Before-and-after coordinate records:
======

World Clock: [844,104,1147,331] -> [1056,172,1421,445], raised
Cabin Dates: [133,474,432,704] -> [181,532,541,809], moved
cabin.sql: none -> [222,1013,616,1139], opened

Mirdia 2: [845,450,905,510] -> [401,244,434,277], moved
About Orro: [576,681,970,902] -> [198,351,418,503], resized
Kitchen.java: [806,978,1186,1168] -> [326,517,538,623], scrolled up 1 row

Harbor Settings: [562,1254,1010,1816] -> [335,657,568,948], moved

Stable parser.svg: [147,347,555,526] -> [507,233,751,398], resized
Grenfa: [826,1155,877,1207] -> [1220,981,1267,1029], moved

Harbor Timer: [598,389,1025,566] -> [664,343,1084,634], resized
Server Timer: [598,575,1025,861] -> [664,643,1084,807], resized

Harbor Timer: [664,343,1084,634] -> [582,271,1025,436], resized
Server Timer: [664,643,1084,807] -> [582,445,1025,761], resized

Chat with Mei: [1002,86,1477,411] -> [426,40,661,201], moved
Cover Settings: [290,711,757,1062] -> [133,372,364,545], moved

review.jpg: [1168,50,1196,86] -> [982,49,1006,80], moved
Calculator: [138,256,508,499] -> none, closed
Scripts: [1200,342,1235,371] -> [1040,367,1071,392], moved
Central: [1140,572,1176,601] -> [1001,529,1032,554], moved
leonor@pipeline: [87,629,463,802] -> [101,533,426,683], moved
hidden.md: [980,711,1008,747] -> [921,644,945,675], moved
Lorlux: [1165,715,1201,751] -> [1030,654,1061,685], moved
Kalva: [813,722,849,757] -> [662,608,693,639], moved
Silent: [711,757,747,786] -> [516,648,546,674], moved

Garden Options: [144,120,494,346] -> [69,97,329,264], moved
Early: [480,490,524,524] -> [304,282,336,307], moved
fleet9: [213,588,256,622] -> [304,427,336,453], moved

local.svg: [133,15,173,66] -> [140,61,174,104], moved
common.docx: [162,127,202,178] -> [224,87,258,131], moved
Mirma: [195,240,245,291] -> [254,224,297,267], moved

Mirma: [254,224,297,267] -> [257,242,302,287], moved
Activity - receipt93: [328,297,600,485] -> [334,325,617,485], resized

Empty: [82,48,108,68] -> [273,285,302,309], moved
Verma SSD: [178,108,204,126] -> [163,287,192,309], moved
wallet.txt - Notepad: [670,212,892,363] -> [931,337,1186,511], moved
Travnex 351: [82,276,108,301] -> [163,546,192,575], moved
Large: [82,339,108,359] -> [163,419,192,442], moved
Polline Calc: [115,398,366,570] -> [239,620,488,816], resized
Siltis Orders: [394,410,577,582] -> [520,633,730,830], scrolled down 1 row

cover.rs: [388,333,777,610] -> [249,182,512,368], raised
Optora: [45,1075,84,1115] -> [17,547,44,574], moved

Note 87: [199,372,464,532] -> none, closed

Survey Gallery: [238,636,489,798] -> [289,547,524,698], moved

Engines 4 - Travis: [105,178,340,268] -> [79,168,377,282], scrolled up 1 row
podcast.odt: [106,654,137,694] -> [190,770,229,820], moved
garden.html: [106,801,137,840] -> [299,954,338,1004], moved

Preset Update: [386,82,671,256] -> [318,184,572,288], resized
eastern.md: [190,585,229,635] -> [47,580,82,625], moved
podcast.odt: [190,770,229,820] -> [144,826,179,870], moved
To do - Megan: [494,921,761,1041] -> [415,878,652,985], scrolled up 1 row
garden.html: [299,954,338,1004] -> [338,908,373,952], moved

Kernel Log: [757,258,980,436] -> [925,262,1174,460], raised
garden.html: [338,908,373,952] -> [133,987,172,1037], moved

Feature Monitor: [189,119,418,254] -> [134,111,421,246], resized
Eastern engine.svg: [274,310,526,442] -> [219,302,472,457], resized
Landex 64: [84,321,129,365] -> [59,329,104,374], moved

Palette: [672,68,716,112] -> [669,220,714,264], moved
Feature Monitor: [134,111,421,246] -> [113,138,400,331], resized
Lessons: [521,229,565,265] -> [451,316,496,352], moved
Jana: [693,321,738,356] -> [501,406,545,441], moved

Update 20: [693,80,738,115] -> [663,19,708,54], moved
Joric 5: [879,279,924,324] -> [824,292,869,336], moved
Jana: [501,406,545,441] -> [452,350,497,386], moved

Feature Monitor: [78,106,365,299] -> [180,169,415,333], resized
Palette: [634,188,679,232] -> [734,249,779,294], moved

======

Show every line in the records above that contains the word "Update".

Preset Update: [386,82,671,256] -> [318,184,572,288], resized
Update 20: [693,80,738,115] -> [663,19,708,54], moved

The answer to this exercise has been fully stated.